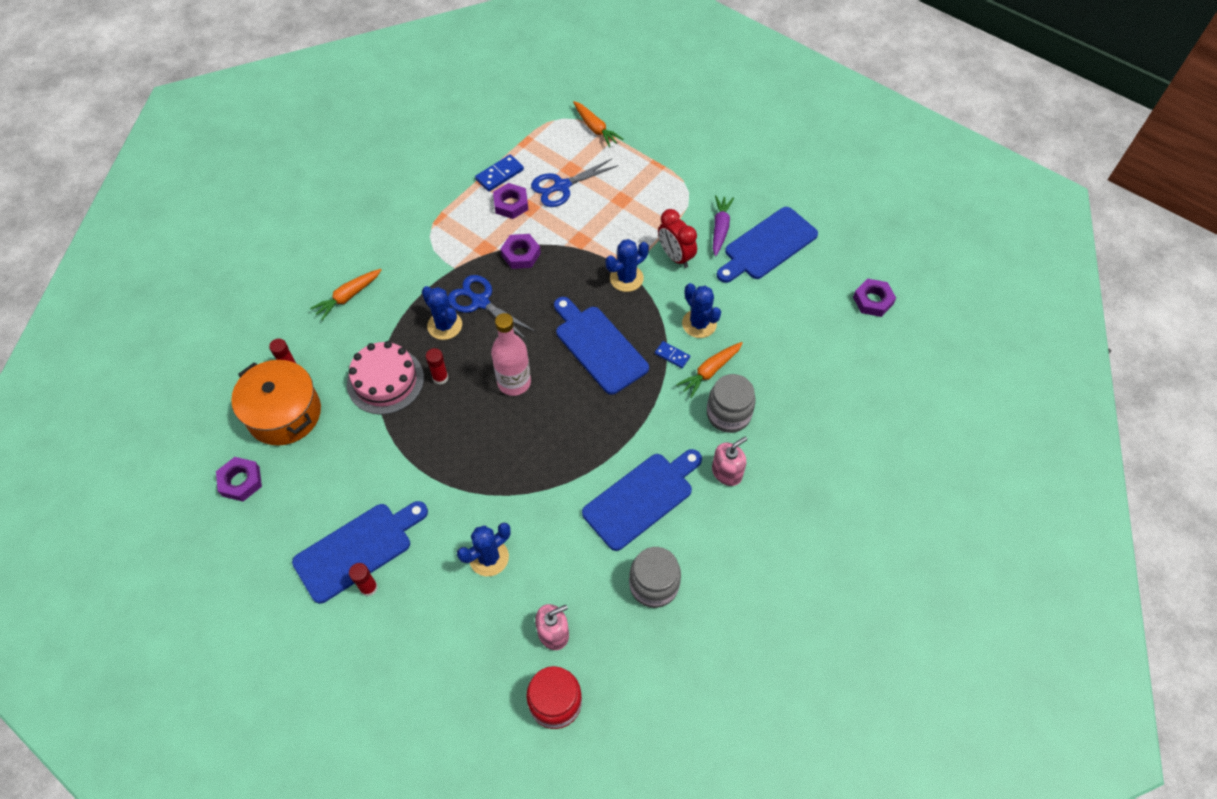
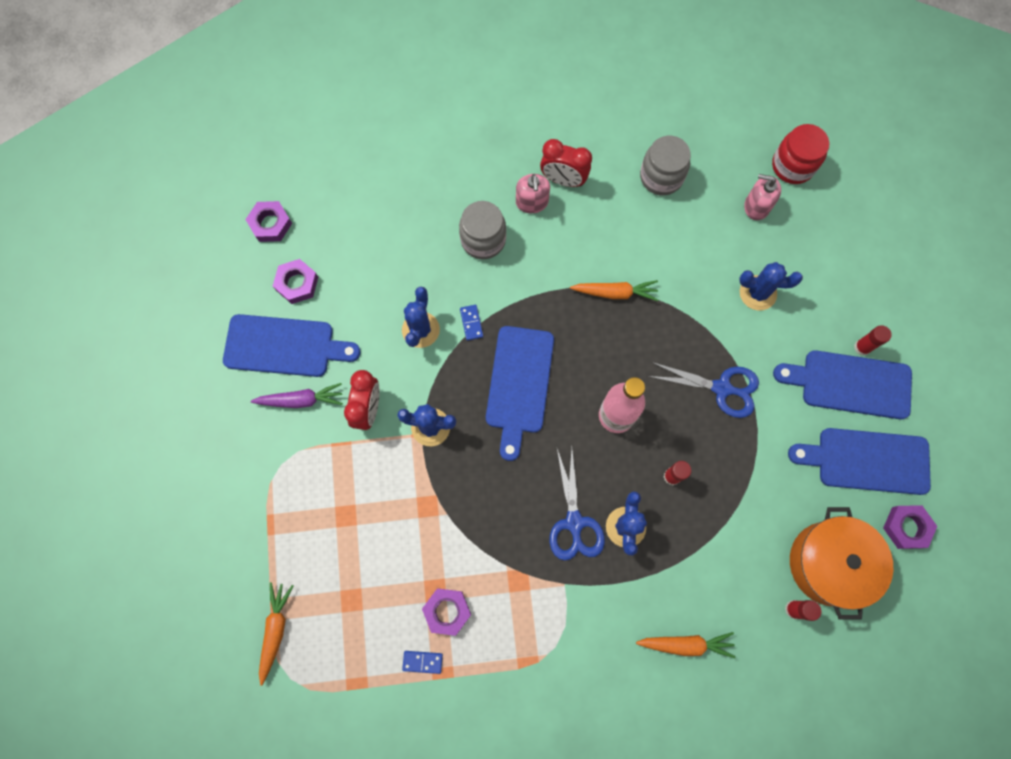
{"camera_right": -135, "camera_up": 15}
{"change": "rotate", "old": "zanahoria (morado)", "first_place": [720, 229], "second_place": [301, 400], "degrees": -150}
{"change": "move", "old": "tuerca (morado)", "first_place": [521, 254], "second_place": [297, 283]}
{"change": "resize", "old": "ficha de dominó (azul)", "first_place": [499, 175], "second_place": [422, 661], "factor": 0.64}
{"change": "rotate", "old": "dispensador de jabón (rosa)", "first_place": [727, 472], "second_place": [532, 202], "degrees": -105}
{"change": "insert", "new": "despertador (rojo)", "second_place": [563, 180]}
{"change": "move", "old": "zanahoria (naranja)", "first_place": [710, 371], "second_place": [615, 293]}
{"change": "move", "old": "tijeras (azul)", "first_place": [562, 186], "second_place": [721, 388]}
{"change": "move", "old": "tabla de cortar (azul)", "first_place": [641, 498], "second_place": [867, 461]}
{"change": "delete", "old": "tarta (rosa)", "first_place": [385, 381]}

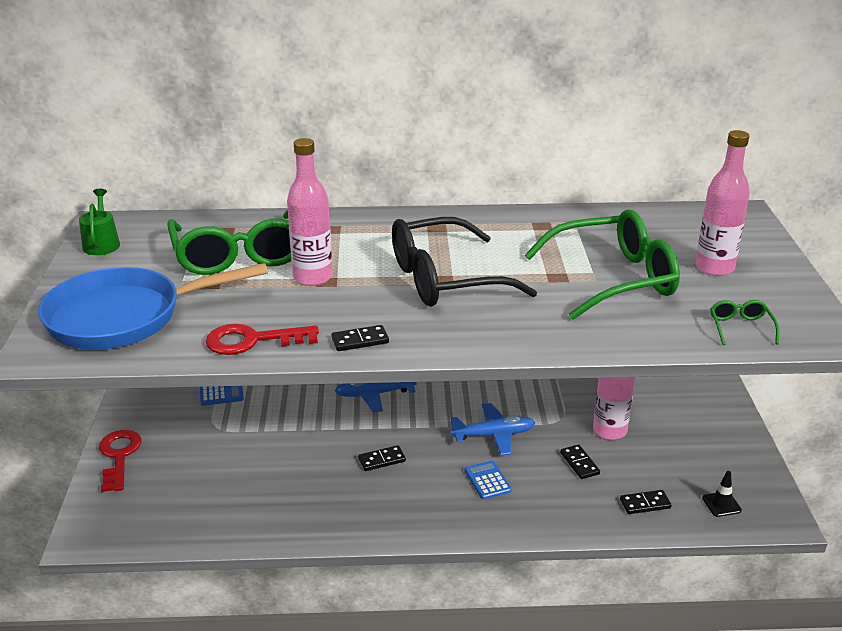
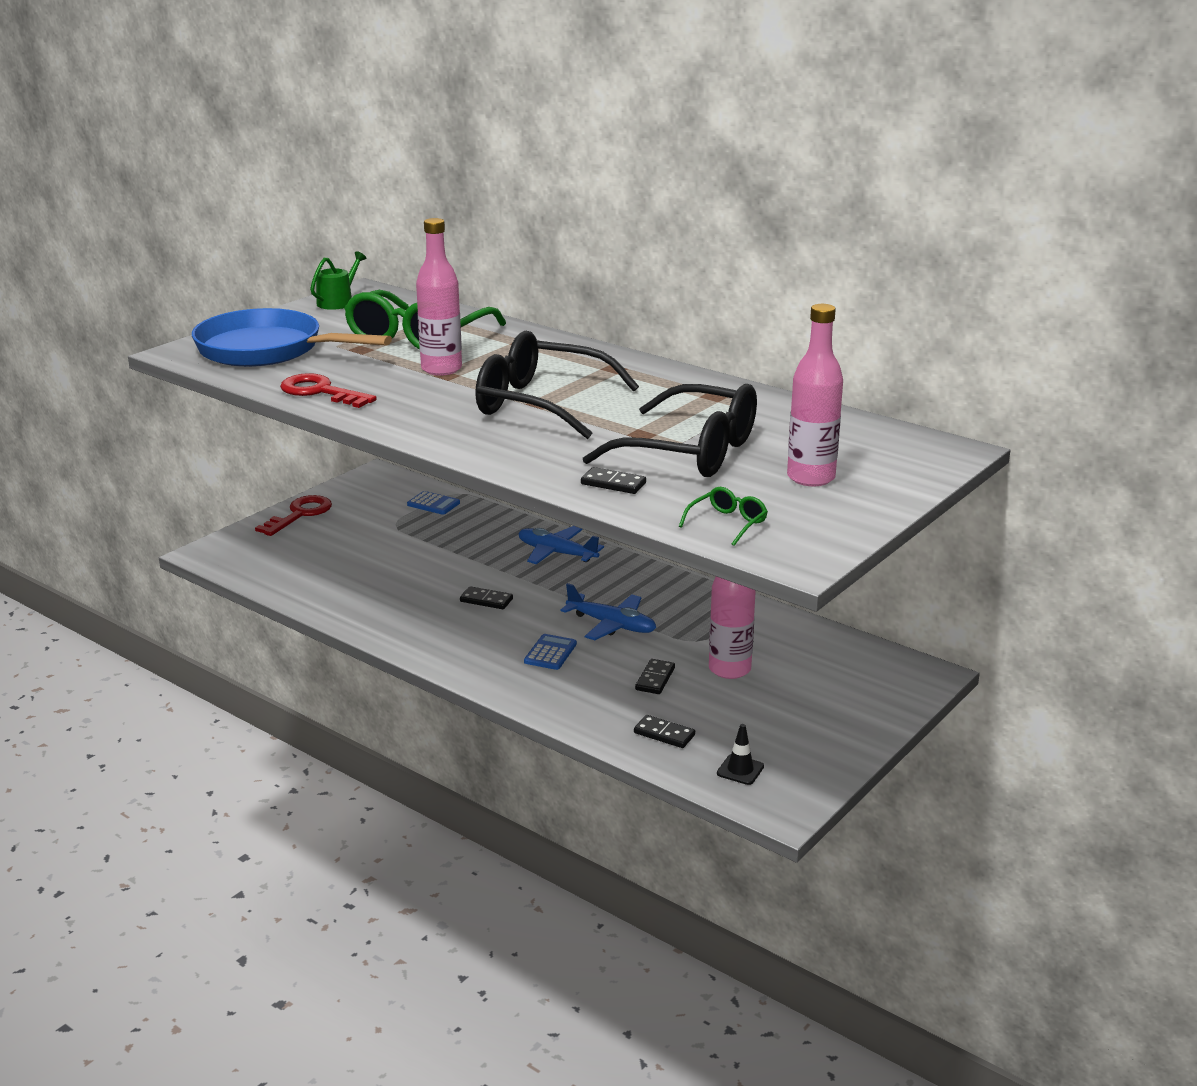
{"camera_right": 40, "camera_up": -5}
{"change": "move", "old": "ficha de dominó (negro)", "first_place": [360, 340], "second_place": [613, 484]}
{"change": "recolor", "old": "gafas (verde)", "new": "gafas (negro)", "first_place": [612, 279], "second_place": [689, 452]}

________________________

EXERCISE GOAL: Gather and copy every line of the data in which the string "rotate" is found.

ANSWER:
{"change": "rotate", "old": "zanahoria (morado)", "first_place": [720, 229], "second_place": [301, 400], "degrees": -150}
{"change": "rotate", "old": "dispensador de jabón (rosa)", "first_place": [727, 472], "second_place": [532, 202], "degrees": -105}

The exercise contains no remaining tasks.